Identify every line in the listing that contains the string "italic" and copy each such line. Case counts.

[Entries from a dataset]
# # #
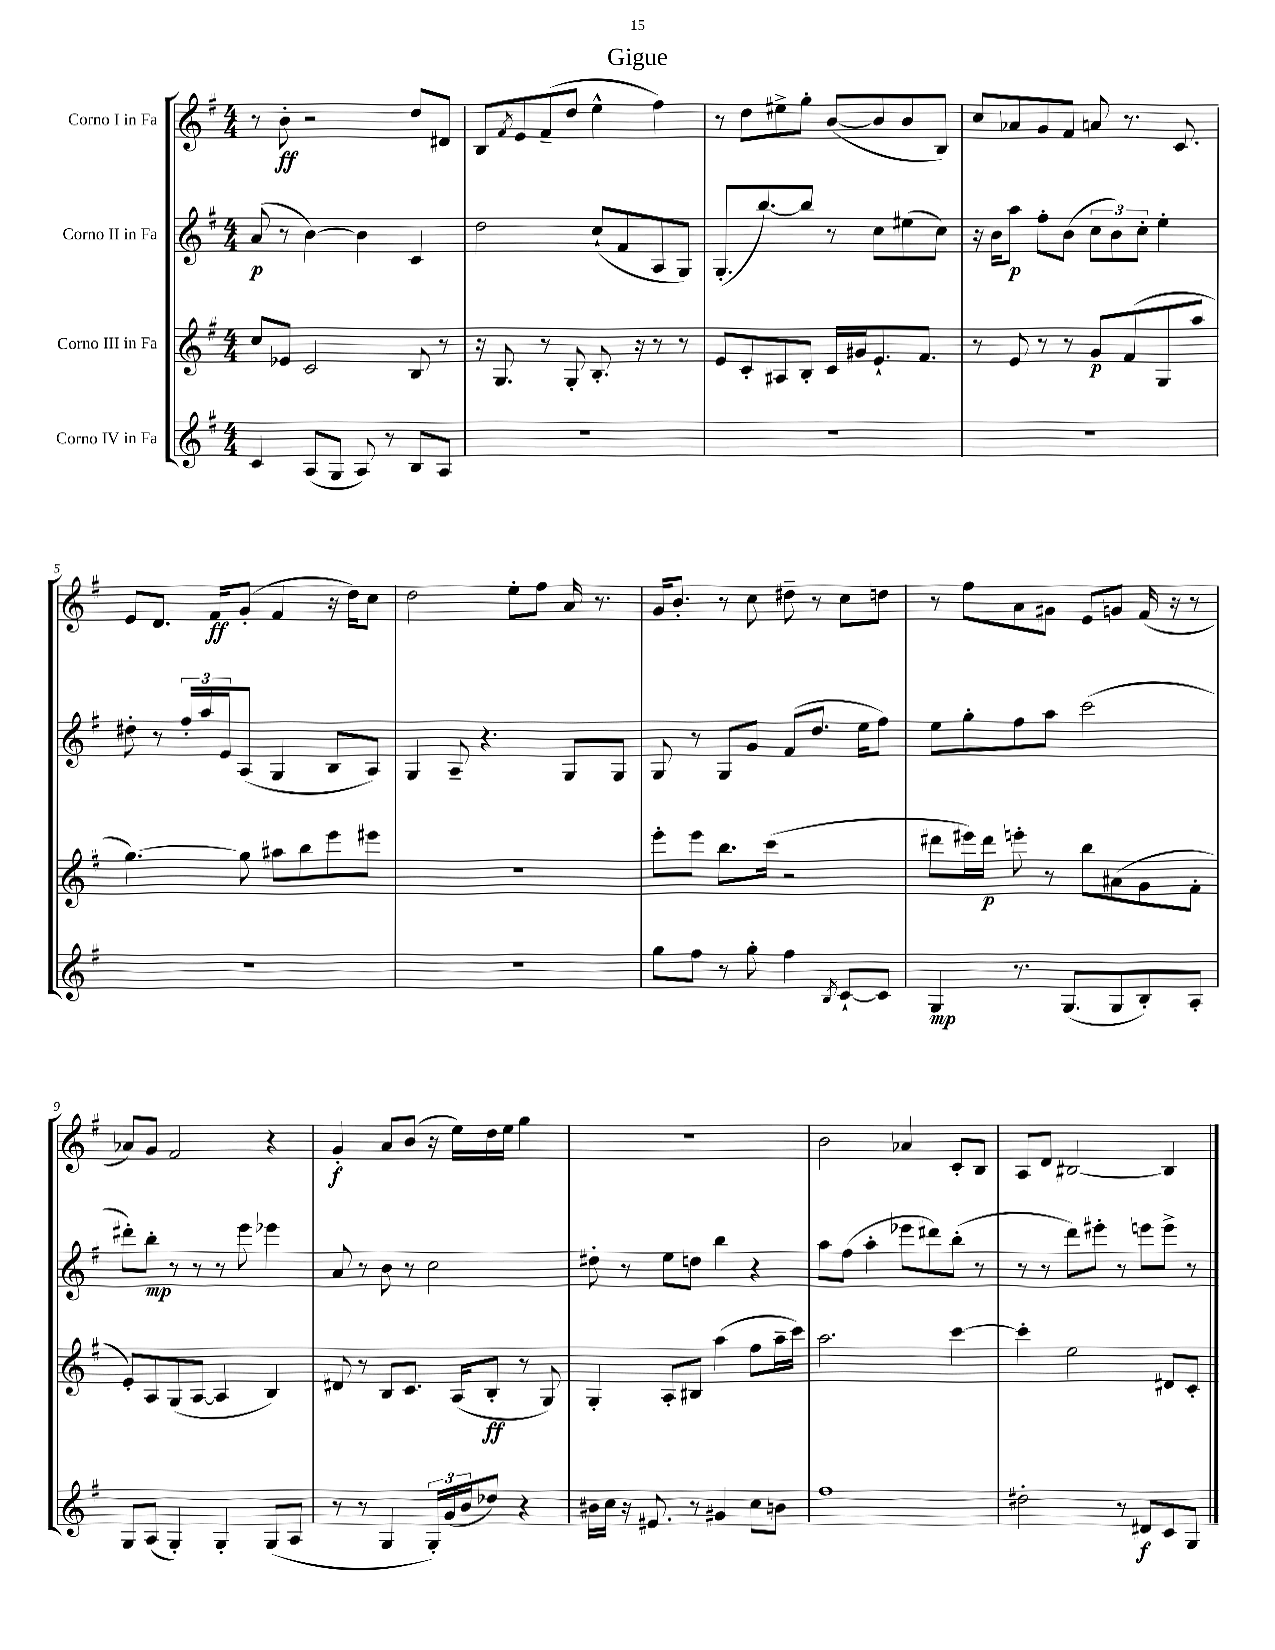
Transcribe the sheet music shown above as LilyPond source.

\header { title = "Gigue" }
<<
\new StaffGroup <<
\new Staff = "s0" \with { instrumentName = "Corno I in Fa" } {
    \clef treble \key g \major \numericTimeSignature \time 4/4
    r8 b'8-.\ff r2 d''8 dis'8 |
    b8 \acciaccatura { fis'8 } e'8 fis'8--( d''8 e''4-^ fis''4) |
    r8 d''8 eis''8-> g''8-. b'8~( b'8 b'8 b8) |
    c''8 aes'8 g'8 fis'8 a'8 r8. c'8. |
    e'8 d'8. fis'16\ff g'8-.( fis'4 r16 d''16) c''8 |
    d''2 e''8-. fis''8 a'16 r8. |
    g'16 b'8.-. r8 c''8 dis''8-- r8 c''8 d''8 |
    r8 fis''8 a'8 gis'8 e'8 g'8 fis'16( r16 r8 |
    aes'8) g'8 fis'2 r4 |
    g'4-.\f a'8 b'8( r16 e''16) d''16 e''16 g''4 |
    R1 |
    b'2 aes'4 c'8-. b8 |
    a8 d'8 bis2~ bis4 \bar "|." |
}
\new Staff = "s1" \with { instrumentName = "Corno II in Fa" } {
    \clef treble \key g \major \numericTimeSignature \time 4/4
    a'8\p( r8 b'4~) b'4 c'4 |
    d''2 c''8-!( fis'8 a8 g8) |
    g8.-.( b''8.~) b''8 r8 c''8 eis''8( c''8) |
    r16 b'16 a''8\p fis''8-. b'8( \tuplet 3/2 { c''8 b'8) c''8-. } e''4-. |
    dis''8-. r8 \tuplet 3/2 { fis''16-. a''16 e'16 } a8( g4 b8 a8) |
    g4 a8-- r4. g8 g8 |
    g8 r8 g8 g'8 fis'8( d''8. e''16 fis''8) |
    e''8 g''8-. fis''8 a''8 c'''2( |
    dis'''8-.) b''8-.\mp r8 r8 r8 e'''8 ees'''4 |
    a'8 r8 b'8 r8 c''2 |
    dis''8-. r8 e''8 d''8 b''4 r4 |
    a''8 fis''8( a''4-. ees'''8 dis'''8) b''8-.( r8 |
    r8 r8 d'''8) eis'''8-. r8 e'''8 e'''8-> r8 \bar "|." |
}
\new Staff = "s2" \with { instrumentName = "Corno III in Fa" } {
    \clef treble \key g \major \numericTimeSignature \time 4/4
    c''8 ees'8 c'2 b8 r8 |
    r16 g8. r8 g8-. b8.-. r16 r8 r8 |
    e'8 c'8-. ais8 b8-. c'16 gis'16 e'8.-! fis'8. |
    r8 e'8 r8 r8 g'8\p fis'8( g8 a''8 |
    g''4.~) g''8 ais''8 b''8 e'''8 eis'''8 |
    R1 |
    e'''8-. e'''8 b''8. c'''16( r2 |
    dis'''8 eis'''16) dis'''16\p e'''8-. r8 b''8 ais'8( g'8 fis'8-. |
    e'8-.) a8 g8( a8~ a4 b4) |
    dis'8 r8 b8 c'8. a16( b8-.\ff r8 g8) |
    g4-. a8-. bis8 a''4( fis''8 a''16-- c'''16) |
    a''2. c'''4~ |
    c'''4-. e''2 dis'8 c'8-. \bar "|." |
}
\new Staff = "s3" \with { instrumentName = "Corno IV in Fa" } {
    \clef treble \key g \major \numericTimeSignature \time 4/4
    c'4 a8( g8 a8) r8 b8 a8 |
    r1 |
    R1 |
    R1 |
    R1 |
    R1 |
    g''8 fis''8 r8 g''8-. fis''4 \acciaccatura { b8 } c'8~-! c'8 |
    g4\mp r8. g8.( g8 b8-.) a8-. |
    g8 a8( g4-.) g4-. g8( a8 |
    r8 r8 g4 \tuplet 3/2 { g16-.) g'16( b'16 } des''8) r4 |
    bis'16 c''16 r16 eis'8. r8 gis'4 c''8 b'8 |
    fis''1 |
    dis''2-. r8 dis'8\f c'8 g8 \bar "|." |
}
>>
>>
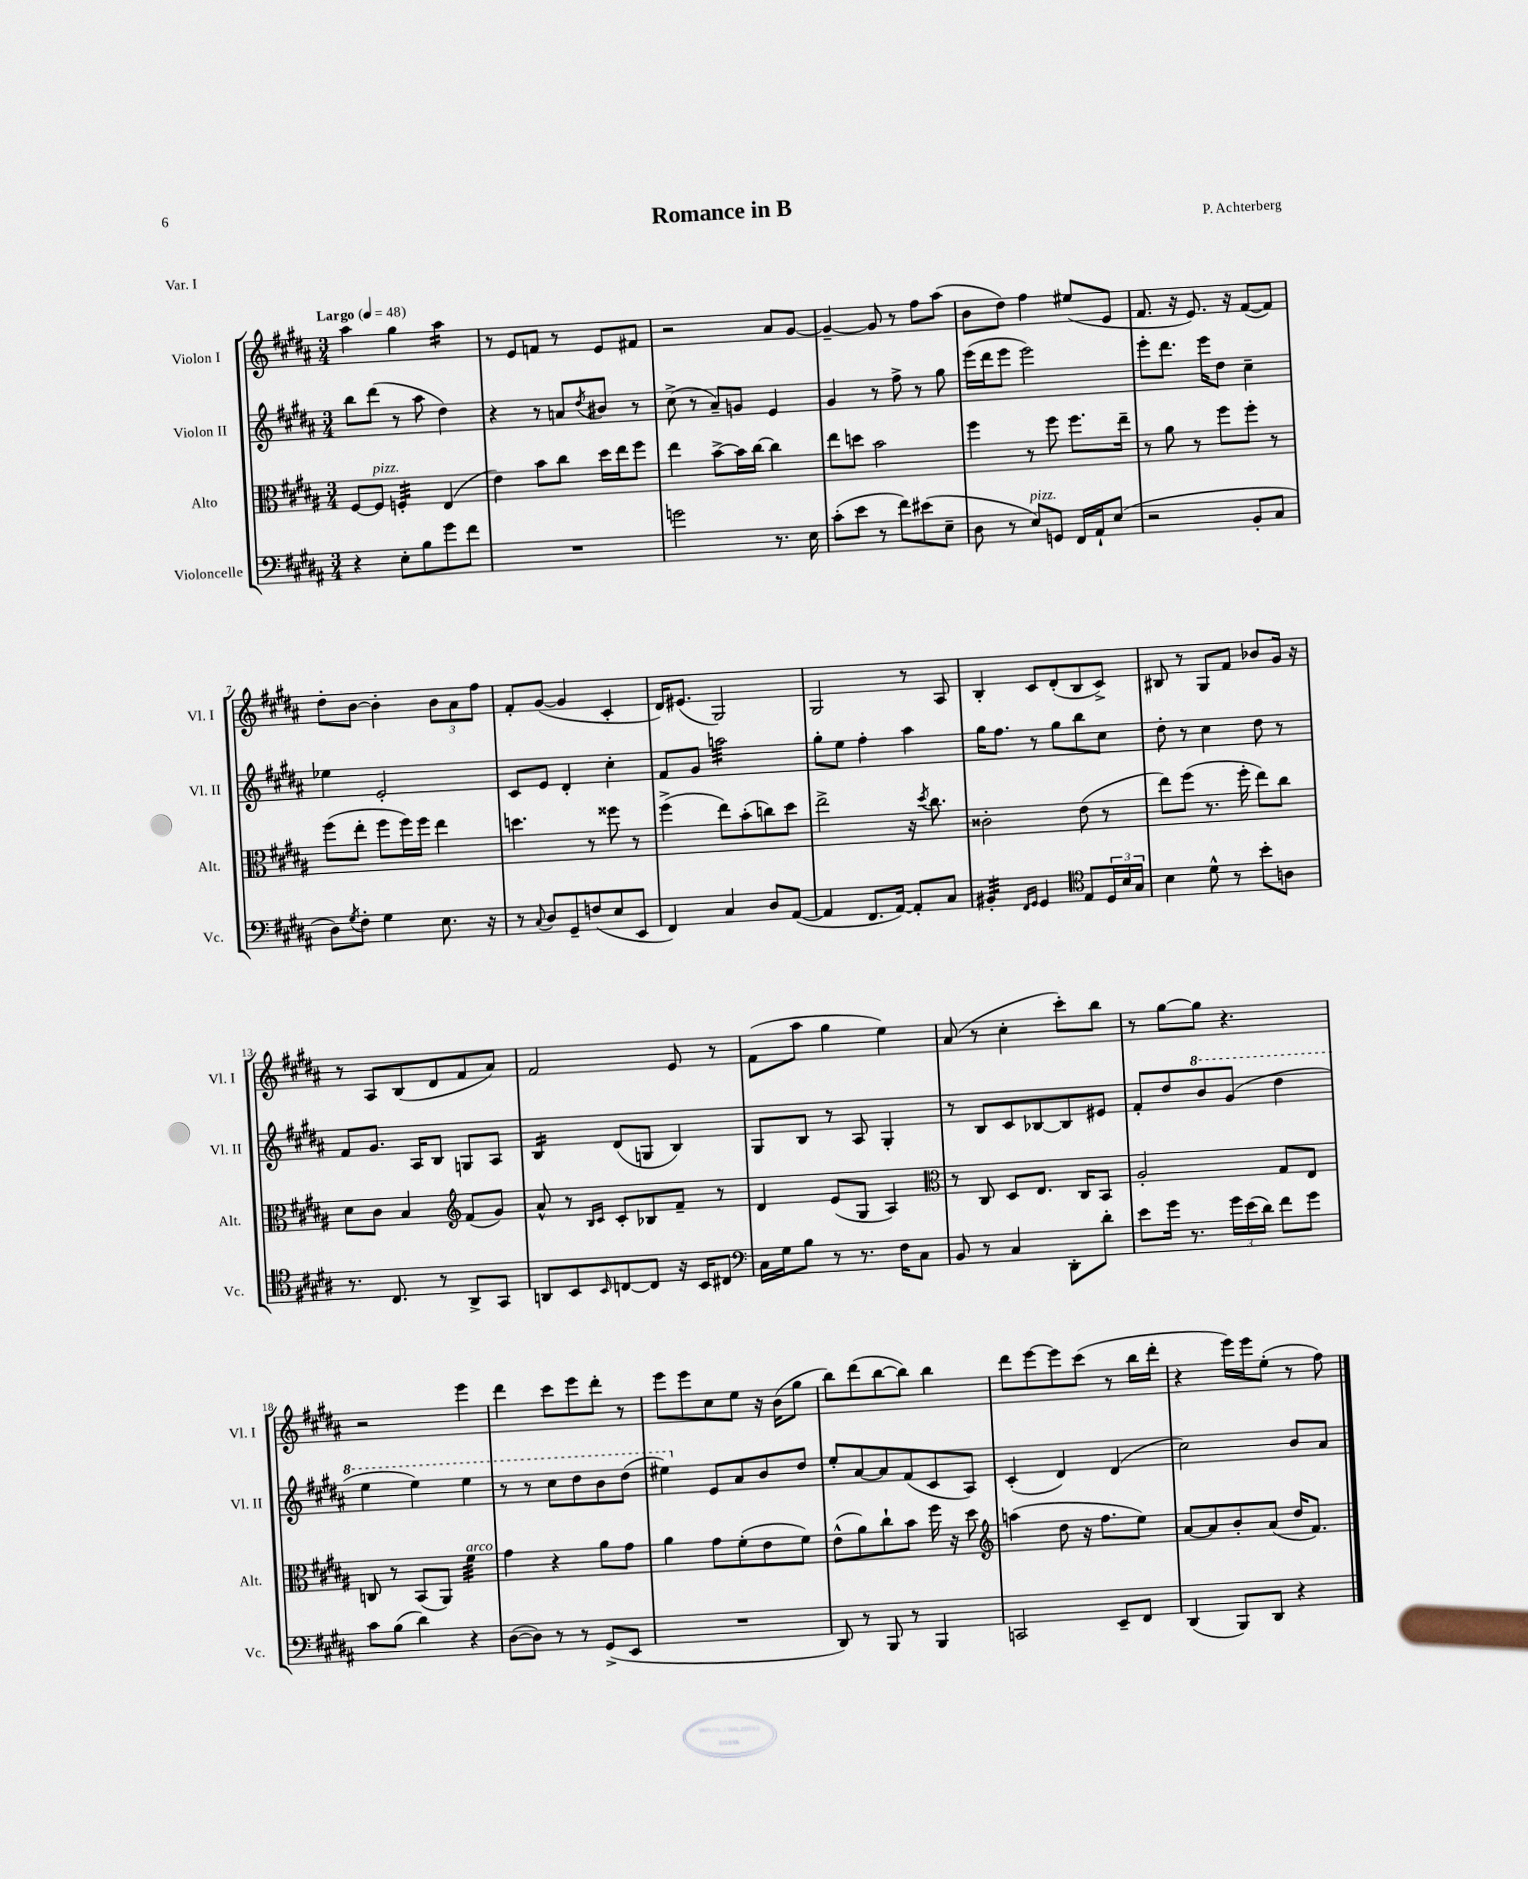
\header { title = "Romance in B" composer = "P. Achterberg" piece = "Var. I" }
<<
\new StaffGroup <<
\new Staff = "s0" \with { instrumentName = "Violon I" shortInstrumentName = "Vl. I" } {
    \clef treble \key b \major \numericTimeSignature \time 3/4 \tempo "Largo" 4 = 48
    ais''4 gis''4 ais''4:16 |
    r8 e'8 f'8 r8 e'8 fis'8 |
    r2 ais'8 gis'8~ |
    gis'4~-- gis'8 r8 fis''8 ais''8( |
    b'8 dis''8) fis''4 eis''8( e'8 |
    fis'8. r16 e'8.) r16 fis'8~( fis'8) |
    dis''8-. b'8~ b'4-. \tuplet 3/2 { b'8 ais'8 fis''8 } |
    fis'8-. gis'8~( gis'4 cis'4-. |
    dis'16) eis'8.( gis2) |
    gis2 r8 ais8 |
    b4-. cis'8 dis'8-.( b8 cis'8->) |
    bis8 r8 gis8 fis'8 bes'8 gis'16 r16 |
    r8 ais8 b8( dis'8 fis'8 ais'8) |
    fis'2 e'8 r8 |
    fis'8( ais''8 gis''4 e''4) |
    ais'8( r8 cis''4-. cis'''8-.) b''8 |
    r8 gis''8~ gis''8 r4. |
    r2 e'''4 |
    dis'''4 cis'''8 e'''8 dis'''8-. r8 |
    e'''8 e'''8 cis''8 e''8 r16 b'16( gis''8 |
    b''8) dis'''8( b''8~ b''8) b''4 |
    dis'''8 e'''8~ e'''8 cis'''8( r8 b''16 dis'''16-. |
    r4 e'''16) e'''16 e''8-.( r8 fis''8) \bar "|." |
}
\new Staff = "s1" \with { instrumentName = "Violon II" shortInstrumentName = "Vl. II" } {
    \clef treble \key b \major \numericTimeSignature \time 3/4
    b''8 dis'''8( r8 ais''8 dis''4) |
    r4 r8 a'8 \acciaccatura { dis''8 } bis'8 r8 |
    cis''8->( r8 ais'8--) g'8 e'4 |
    gis'4 r8 fis''8-> r8 gis''8 |
    e'''16( dis'''16 e'''8 e'''2) |
    e'''8-. dis'''8. e'''16 dis''8 cis''4-- |
    ees''4 e'2-. |
    cis'8 e'8 dis'4-. cis''4-. |
    fis'8 gis'8 a''2:32 |
    gis''8-. e''8 fis''4-. ais''4 |
    gis''16 fis''8. r8 gis''8 b''8 cis''8 |
    dis''8-. r8 cis''4 dis''8 r8 |
    fis'8 gis'8. ais16 b8 g8 ais8 |
    b4:16 dis'8( g8 b4) |
    gis8 b8 r8 ais8 gis4-. |
    r8 b8 cis'8 bes8~ bes8 eis'8 |
    fis'8-. dis''8 \ottava #1 b''8 gis''8( dis'''4 |
    e'''4 e'''4) e'''4 |
    r8 r8 cis'''8 dis'''8 b''8 dis'''8( |
    eis'''4) \ottava #0 e'8 ais'8 b'8 dis''8 |
    e''8-. ais'8~ ais'8 fis'8( cis'8 ais8) |
    cis'4-.( dis'4) dis'4( |
    cis''2) b'8 ais'8 \bar "|." |
}
\new Staff = "s2" \with { instrumentName = "Alto" shortInstrumentName = "Alt." } {
    \clef alto \key b \major \numericTimeSignature \time 3/4
    fis8~ fis8^\markup { \italic "pizz." } f4:32-. e4( |
    e'4) b'8 cis''8 dis''16 e''16 fis''8 |
    e''4 b'8~-> b'16 cis''16~ cis''4 |
    e''8 d''8 b'2 |
    fis''4 r8 fis''8 fis''8. e''16-- |
    r8 ais'8 r8 fis''8 fis''8-. r8 |
    fis''8( e''8-. fis''8 fis''16) fis''16 e''4 |
    d''4. r8 fisis''8 r8 |
    fis''4->( e''8) b'8-.( c''8) dis''8 |
    e''2-> r16 \acciaccatura { dis''8 } cis''8. |
    cisis'2-. e'8( r8 |
    e''8) fis''8( r8. fis''16-. e''8) cis''8 |
    dis'8 cis'8 b4 \clef treble fis'8( gis'8) |
    ais'8-^ r8 \grace { b16 cis'16 } cis'8-. bes8 fis'8-- r8 |
    dis'4 e'8( gis8 ais4) |
    \clef alto r8 cis8 dis8 e8. cis16 b,8 |
    ais2-. gis8 e8 |
    c8 r8 b,8( ais,8) fis'4:32^\markup { \italic "arco" } |
    gis'4 r4 ais'8 gis'8 |
    ais'4 gis'8 fis'8-.( e'8 fis'8) |
    e'8-^( ais'8) cis''8-! b'8 fis''16 r16 dis''8 |
    \clef treble a''4( dis''8 r16 fis''8. e''8) |
    ais'8~ ais'8 b'8-. ais'8( dis''16 fis'8.) \bar "|." |
}
\new Staff = "s3" \with { instrumentName = "Violoncelle" shortInstrumentName = "Vc." } {
    \clef bass \key b \major \numericTimeSignature \time 3/4
    r4 e8-. b8 gis'8 fis'8 |
    R2. |
    g'2 r8. e16 |
    cis'8-.( e'8 r8 fis'8) eis'8( e8-- |
    dis8 r8 e8^\markup { \italic "pizz." }) g,8 fis,16 ais,16-! e8( |
    r2 b,8-. cis8 |
    dis8) \acciaccatura { gis8 } fis8-. gis4 e8. r16 |
    r8 \appoggiatura { cis8 } dis8 gis,8-- f8( e8 e,8 |
    fis,4) cis4 dis8 ais,8~( |
    ais,4 fis,8. ais,16~) ais,8-. cis8 |
    bis,4:32-. \grace { fis,16 gis,16 } gis,4 \clef tenor e8 \tuplet 3/2 { dis16 b16 gis16 } |
    b4 dis'8-^ r8 b'8-. a8 |
    r8. cis8. r8 ais,8-> gis,8 |
    a,8 b,8 \grace { b,16 } c8~ c8 r16 b,16 cis8 |
    \clef bass cis16 gis16 b8 r8 r8. fis16 cis8 |
    b,8 r8 cis4 dis,8-. dis'8-. |
    e'8 gis'16 r8. \tuplet 3/2 { gis'16 e'16( dis'16) } fis'8 gis'8 |
    cis'8 b8( dis'4) r4 |
    dis8~( dis8) r8 r8 gis,8->( e,8 |
    R2. |
    dis,8) r8 b,,8 r8 b,,4 |
    c,2 e,8-- fis,8 |
    dis,4( b,,8) dis,8 r4 \bar "|." |
}
>>
>>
# # #
COMPLETED TASK -
    fis8~ fis8^\markup { \italic "pizz." } f4:32-. e4( |
    c8 r8 b,8( ais,8) fis'4:32^\markup { \italic "arco" } |
    dis8 r8 e8^\markup { \italic "pizz." }) g,8 fis,16 ais,16-! e8( |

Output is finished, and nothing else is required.